• TO DO:
The task calls for the count of lines containing "yellow" in these records, given as a number with no other words.

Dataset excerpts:
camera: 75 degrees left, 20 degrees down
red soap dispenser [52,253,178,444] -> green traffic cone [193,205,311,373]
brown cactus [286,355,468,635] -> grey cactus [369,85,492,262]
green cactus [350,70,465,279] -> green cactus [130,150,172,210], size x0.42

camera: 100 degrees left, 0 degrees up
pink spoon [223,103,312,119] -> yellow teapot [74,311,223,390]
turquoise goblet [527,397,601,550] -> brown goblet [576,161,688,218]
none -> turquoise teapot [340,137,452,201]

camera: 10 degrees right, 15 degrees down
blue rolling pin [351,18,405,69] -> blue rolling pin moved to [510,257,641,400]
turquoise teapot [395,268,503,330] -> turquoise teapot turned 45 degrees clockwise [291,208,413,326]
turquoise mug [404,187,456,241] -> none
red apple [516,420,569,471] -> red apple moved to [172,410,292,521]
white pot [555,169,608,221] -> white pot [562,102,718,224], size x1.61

* * *

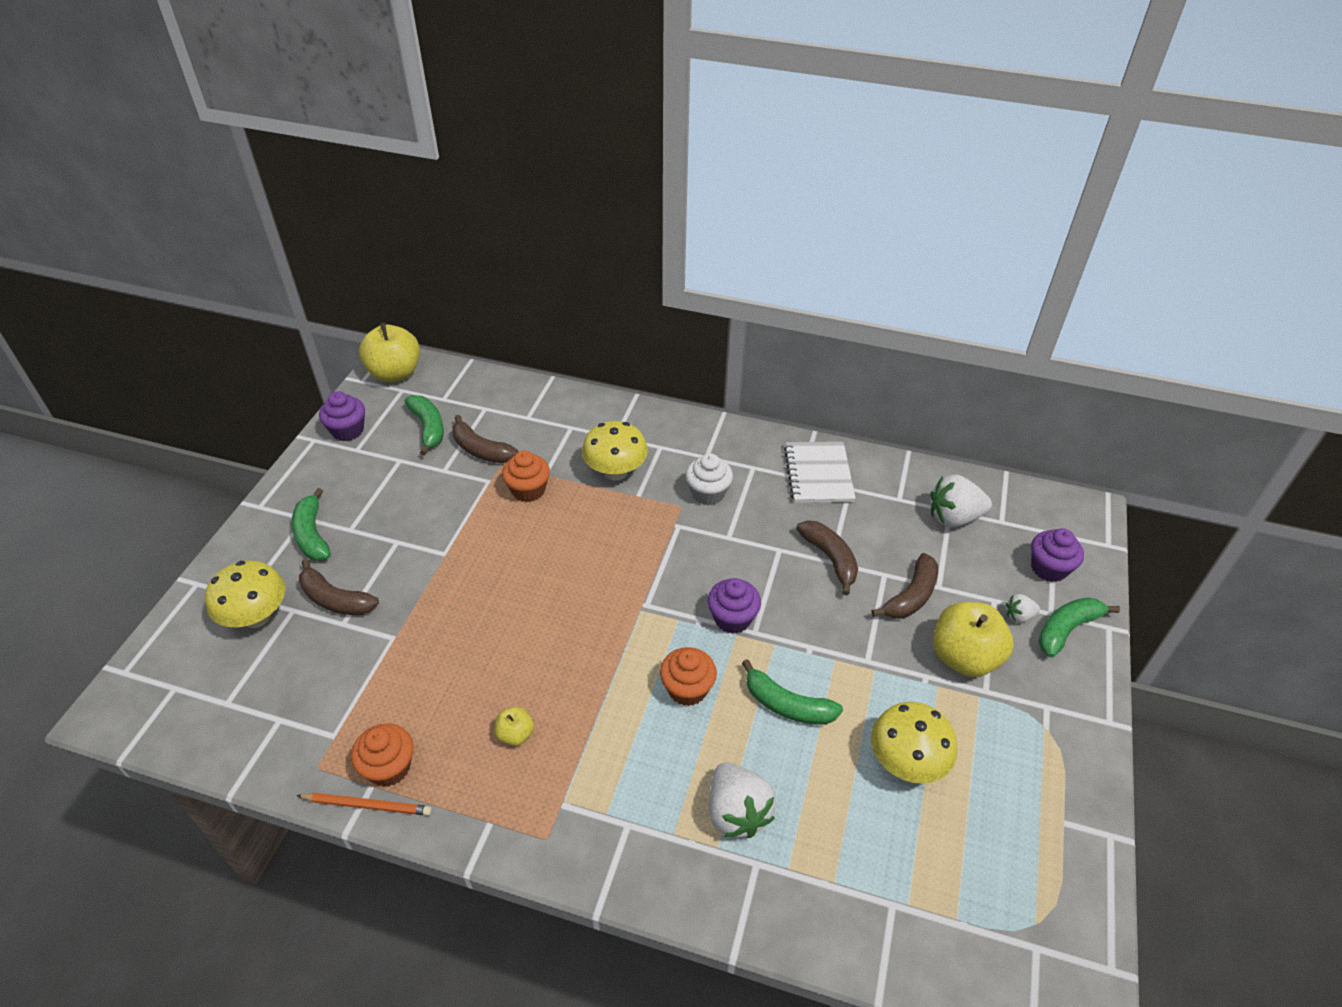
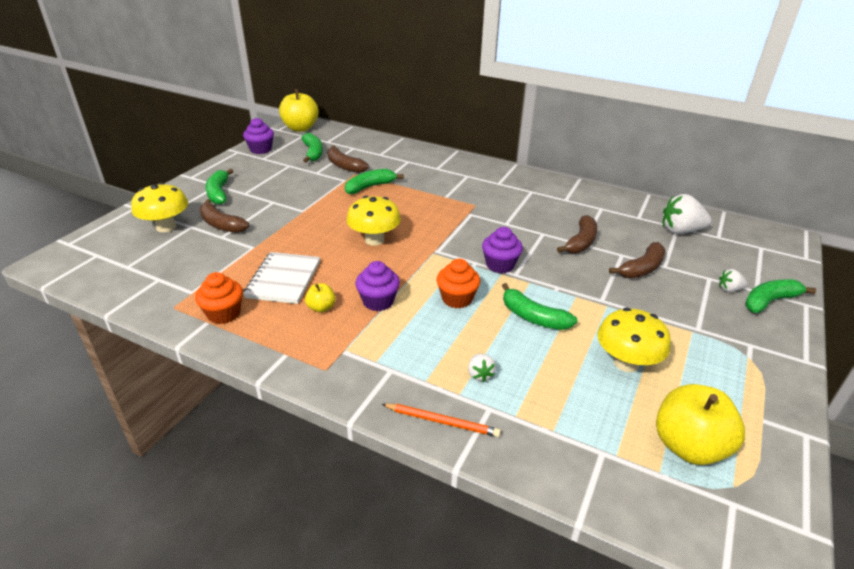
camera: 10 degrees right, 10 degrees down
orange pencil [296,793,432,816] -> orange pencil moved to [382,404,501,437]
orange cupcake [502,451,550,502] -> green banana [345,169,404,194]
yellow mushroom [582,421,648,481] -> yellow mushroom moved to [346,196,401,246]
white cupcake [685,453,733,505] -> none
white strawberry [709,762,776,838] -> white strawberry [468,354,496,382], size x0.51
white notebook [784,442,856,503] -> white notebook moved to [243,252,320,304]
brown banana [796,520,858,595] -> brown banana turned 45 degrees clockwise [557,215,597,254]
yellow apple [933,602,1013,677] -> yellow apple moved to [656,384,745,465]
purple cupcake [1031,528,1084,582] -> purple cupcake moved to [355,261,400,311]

* * *

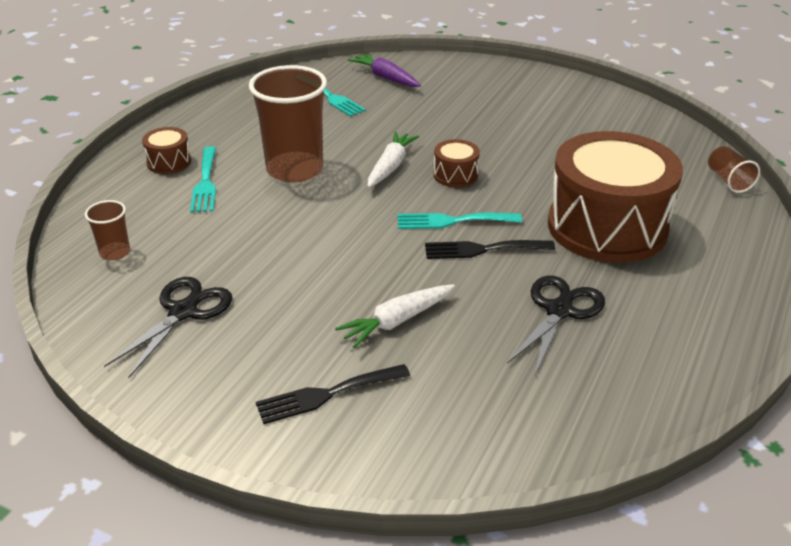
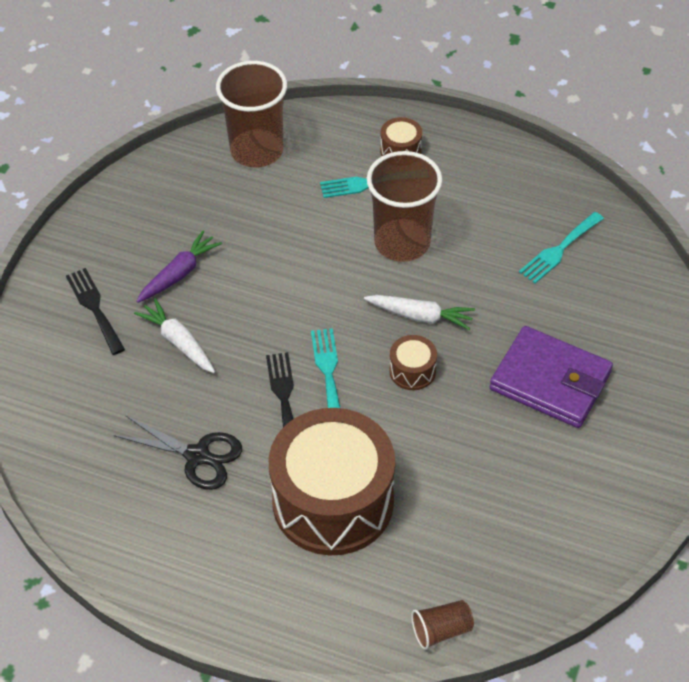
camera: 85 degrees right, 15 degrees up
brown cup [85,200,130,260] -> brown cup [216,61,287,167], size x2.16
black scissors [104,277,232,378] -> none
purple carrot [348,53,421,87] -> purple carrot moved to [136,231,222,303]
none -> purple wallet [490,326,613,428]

• ANSWER SECTION:
3